#### EXTRACTED DATA
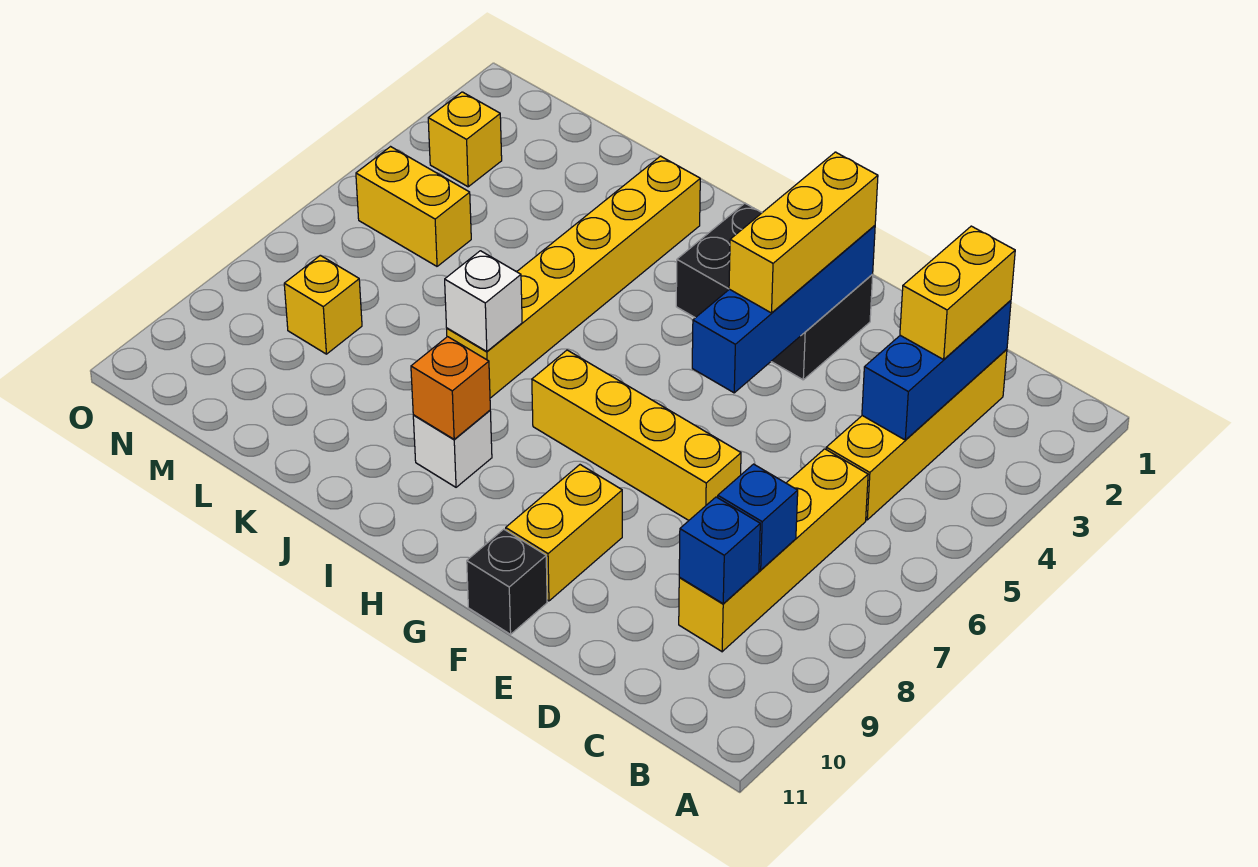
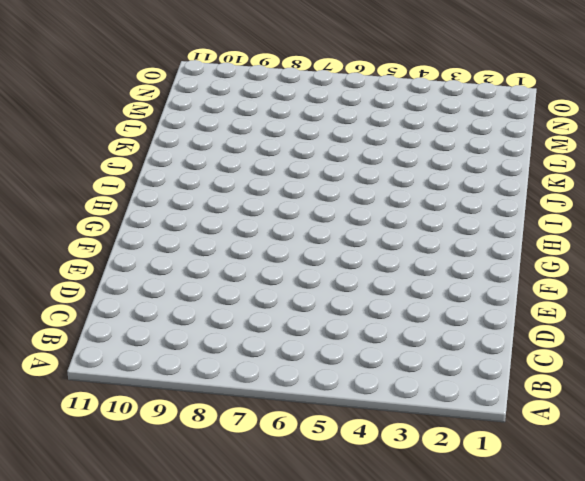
none -> yellow brick C2:C5 level 1
none -> yellow brick C6:C9 level 1
none -> yellow brick E7:H7 level 1

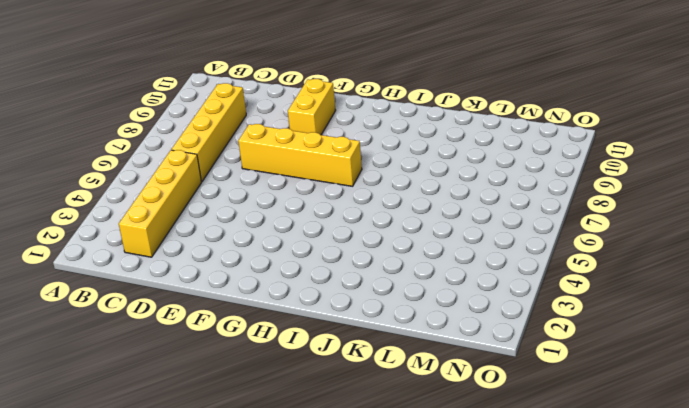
none -> black brick F2:H3 level 1
none -> black brick F11 level 1
none -> white brick I9 level 1

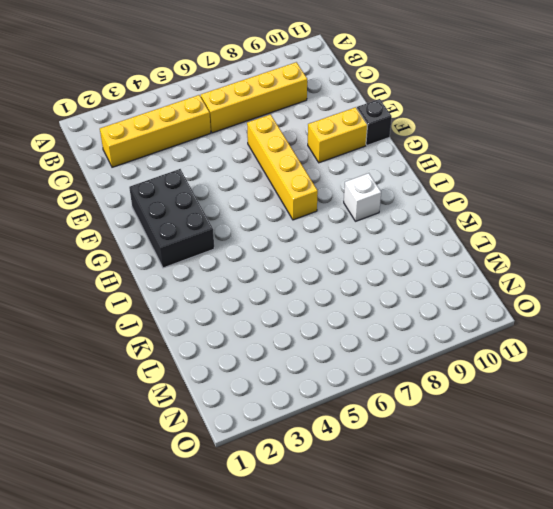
none -> yellow brick J2:J7 level 1
none -> yellow brick M5:N5 level 1
none -> yellow brick M8 level 1

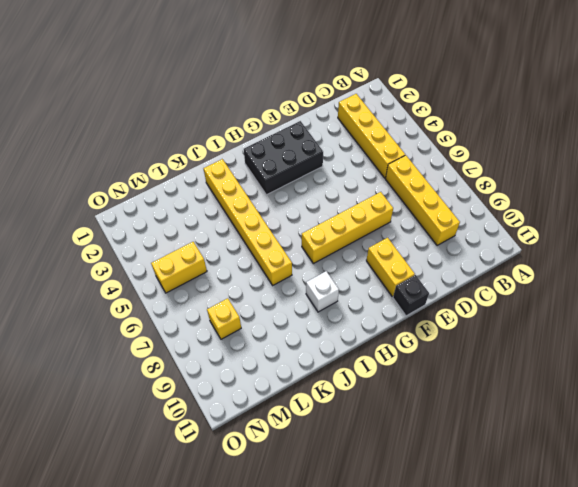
none -> yellow brick N3 level 1
none -> blue brick C2:C4 level 2
none -> blue brick C8 level 2

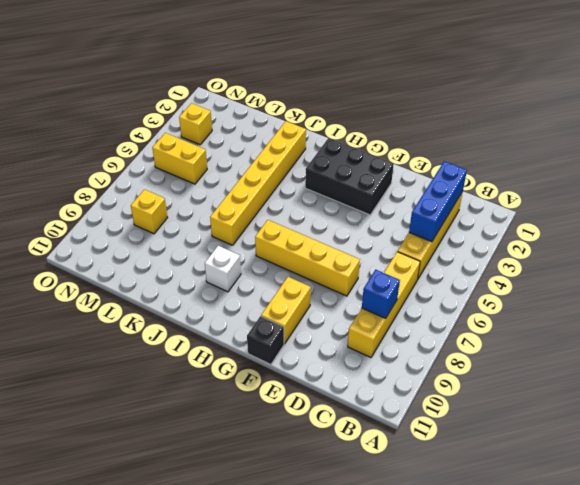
none -> blue brick C9 level 2
none -> blue brick F2:F5 level 2
none -> orange brick I9 level 2

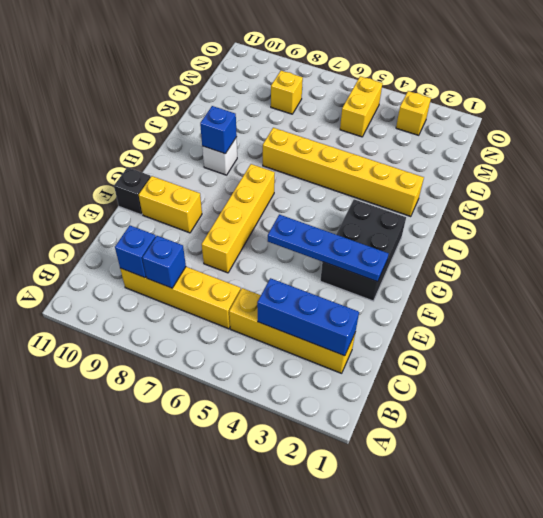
blue plate F2:F5 level 2 -> blue brick F2:F5 level 2
blue brick I9 level 2 -> orange brick I9 level 2
none -> white brick J7 level 2
none -> yellow brick C2:C3 level 3
none -> yellow brick F2:F4 level 3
########
TASK DESCRIPTION:
From the line containing "none -> blue brick F2:F5 level 2" down to the final line of the records above, restate every line word for word, add nothing, and skip the pictures.

RESPONSE TO THE TASK:
none -> blue brick F2:F5 level 2
none -> orange brick I9 level 2

blue plate F2:F5 level 2 -> blue brick F2:F5 level 2
blue brick I9 level 2 -> orange brick I9 level 2
none -> white brick J7 level 2
none -> yellow brick C2:C3 level 3
none -> yellow brick F2:F4 level 3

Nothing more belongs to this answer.